• Provided information:
====================

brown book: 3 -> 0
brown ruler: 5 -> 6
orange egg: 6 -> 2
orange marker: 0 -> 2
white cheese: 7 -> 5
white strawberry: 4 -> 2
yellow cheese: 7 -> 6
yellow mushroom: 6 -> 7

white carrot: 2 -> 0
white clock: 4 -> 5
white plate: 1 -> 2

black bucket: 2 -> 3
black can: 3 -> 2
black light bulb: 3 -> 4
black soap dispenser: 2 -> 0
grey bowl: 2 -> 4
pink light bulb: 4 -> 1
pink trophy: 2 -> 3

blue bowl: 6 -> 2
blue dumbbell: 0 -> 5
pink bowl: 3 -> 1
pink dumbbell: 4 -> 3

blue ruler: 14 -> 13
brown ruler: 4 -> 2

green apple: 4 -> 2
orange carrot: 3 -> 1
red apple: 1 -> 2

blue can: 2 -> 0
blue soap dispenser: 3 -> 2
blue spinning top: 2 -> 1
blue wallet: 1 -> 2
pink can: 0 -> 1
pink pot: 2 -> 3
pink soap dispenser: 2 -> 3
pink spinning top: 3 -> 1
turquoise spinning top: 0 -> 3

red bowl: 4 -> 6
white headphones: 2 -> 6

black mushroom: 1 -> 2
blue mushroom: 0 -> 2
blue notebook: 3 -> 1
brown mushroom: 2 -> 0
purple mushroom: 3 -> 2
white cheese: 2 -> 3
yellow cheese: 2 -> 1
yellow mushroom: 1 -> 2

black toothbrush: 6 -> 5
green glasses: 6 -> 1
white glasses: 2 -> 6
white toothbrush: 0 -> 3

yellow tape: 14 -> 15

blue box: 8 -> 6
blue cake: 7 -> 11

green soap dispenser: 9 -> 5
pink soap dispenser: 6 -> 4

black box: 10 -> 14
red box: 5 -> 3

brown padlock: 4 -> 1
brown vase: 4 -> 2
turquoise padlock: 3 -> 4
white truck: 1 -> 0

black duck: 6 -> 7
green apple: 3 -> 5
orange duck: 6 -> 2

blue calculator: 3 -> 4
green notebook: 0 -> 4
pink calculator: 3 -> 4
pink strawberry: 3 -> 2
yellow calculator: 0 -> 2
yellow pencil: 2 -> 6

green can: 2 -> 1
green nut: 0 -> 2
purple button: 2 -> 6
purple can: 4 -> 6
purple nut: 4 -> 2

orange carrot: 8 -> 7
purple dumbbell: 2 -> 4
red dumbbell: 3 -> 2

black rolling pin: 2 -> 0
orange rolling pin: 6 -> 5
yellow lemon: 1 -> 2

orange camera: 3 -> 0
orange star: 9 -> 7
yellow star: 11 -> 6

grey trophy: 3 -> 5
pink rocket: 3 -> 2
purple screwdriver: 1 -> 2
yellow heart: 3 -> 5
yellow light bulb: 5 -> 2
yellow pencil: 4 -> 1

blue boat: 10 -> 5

====================

• What to work on: All lines in the records that contain "black" are to be copied and returned.

• Written solution:
black bucket: 2 -> 3
black can: 3 -> 2
black light bulb: 3 -> 4
black soap dispenser: 2 -> 0
black mushroom: 1 -> 2
black toothbrush: 6 -> 5
black box: 10 -> 14
black duck: 6 -> 7
black rolling pin: 2 -> 0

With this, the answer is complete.